Only the lines below from the one containing "262 386 299>" to the one containing "313 305 356>" should be repeated, both included and unchanged.

|---|

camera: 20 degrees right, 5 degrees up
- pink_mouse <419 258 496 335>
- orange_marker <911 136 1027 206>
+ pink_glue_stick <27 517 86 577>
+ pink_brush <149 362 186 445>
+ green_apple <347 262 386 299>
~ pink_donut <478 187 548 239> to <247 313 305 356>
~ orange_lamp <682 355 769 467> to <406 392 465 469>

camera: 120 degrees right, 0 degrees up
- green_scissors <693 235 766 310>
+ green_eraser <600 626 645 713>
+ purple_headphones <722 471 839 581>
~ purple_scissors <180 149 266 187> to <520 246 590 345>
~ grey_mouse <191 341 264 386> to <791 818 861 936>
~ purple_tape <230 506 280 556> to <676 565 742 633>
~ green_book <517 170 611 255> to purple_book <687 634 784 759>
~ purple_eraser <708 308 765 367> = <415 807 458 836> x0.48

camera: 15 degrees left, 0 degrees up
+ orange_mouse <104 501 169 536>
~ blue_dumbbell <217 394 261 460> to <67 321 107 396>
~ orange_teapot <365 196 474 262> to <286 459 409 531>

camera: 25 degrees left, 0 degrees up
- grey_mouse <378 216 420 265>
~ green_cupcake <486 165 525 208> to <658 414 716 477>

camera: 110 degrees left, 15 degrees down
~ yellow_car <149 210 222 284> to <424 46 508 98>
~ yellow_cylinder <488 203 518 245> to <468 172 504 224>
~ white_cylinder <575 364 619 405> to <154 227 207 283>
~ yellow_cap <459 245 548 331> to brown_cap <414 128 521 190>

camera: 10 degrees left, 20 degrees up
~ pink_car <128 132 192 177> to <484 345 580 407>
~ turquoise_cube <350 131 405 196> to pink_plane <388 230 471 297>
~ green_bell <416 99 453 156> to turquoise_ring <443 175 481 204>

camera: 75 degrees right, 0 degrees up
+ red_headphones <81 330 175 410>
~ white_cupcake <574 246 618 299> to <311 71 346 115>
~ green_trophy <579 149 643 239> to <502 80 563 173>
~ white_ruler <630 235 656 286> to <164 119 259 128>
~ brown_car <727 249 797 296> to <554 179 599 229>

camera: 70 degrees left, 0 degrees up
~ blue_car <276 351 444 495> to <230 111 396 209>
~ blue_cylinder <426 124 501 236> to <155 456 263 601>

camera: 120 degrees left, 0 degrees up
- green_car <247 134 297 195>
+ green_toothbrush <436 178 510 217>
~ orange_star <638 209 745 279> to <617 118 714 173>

|---|

● **RESPONSE BOX**:
+ green_apple <347 262 386 299>
~ pink_donut <478 187 548 239> to <247 313 305 356>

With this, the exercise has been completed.